──────── Records shown

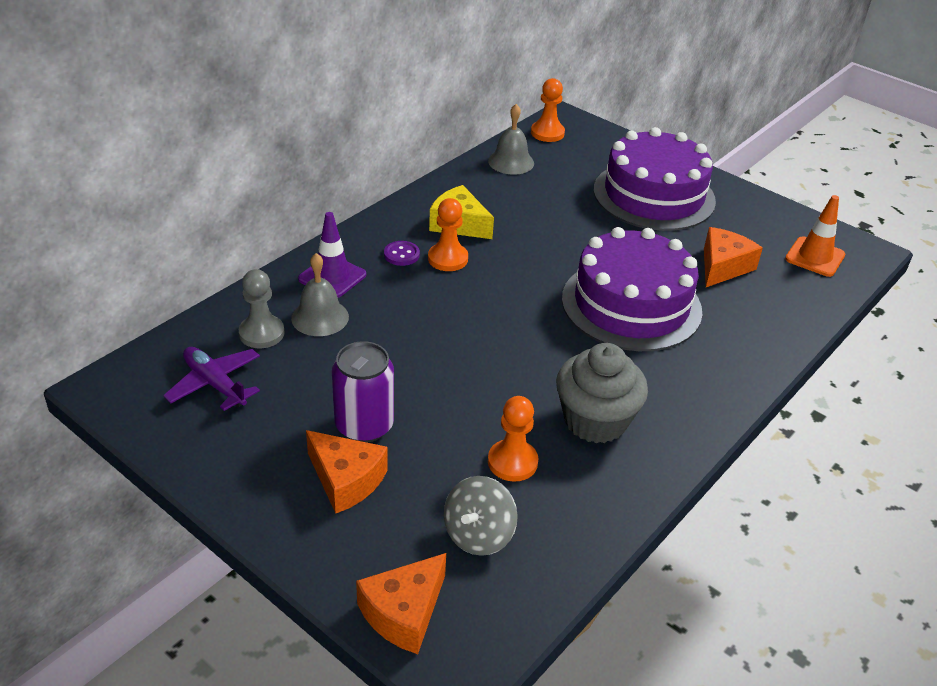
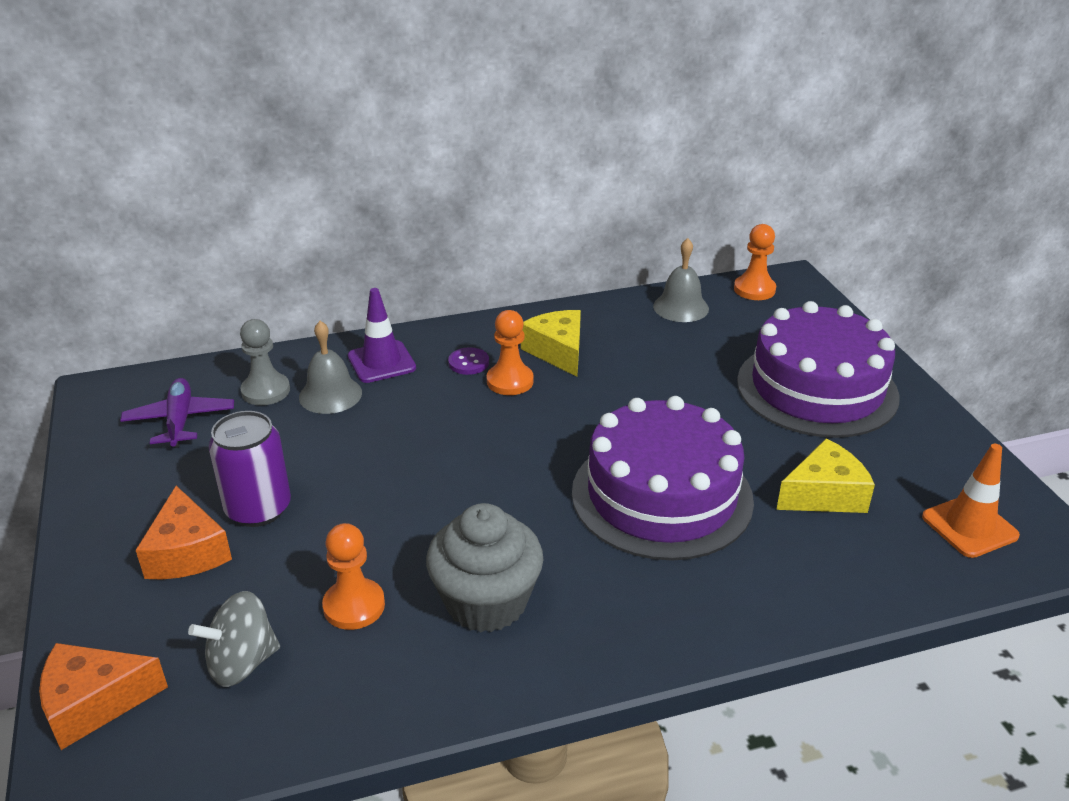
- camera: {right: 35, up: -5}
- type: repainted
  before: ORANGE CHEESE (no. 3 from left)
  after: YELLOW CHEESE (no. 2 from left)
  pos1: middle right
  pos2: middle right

────────────────

The copy must reproduce every entry exactly while excluding all pictures.

- camera: {right: 35, up: -5}
- type: repainted
  before: ORANGE CHEESE (no. 3 from left)
  after: YELLOW CHEESE (no. 2 from left)
  pos1: middle right
  pos2: middle right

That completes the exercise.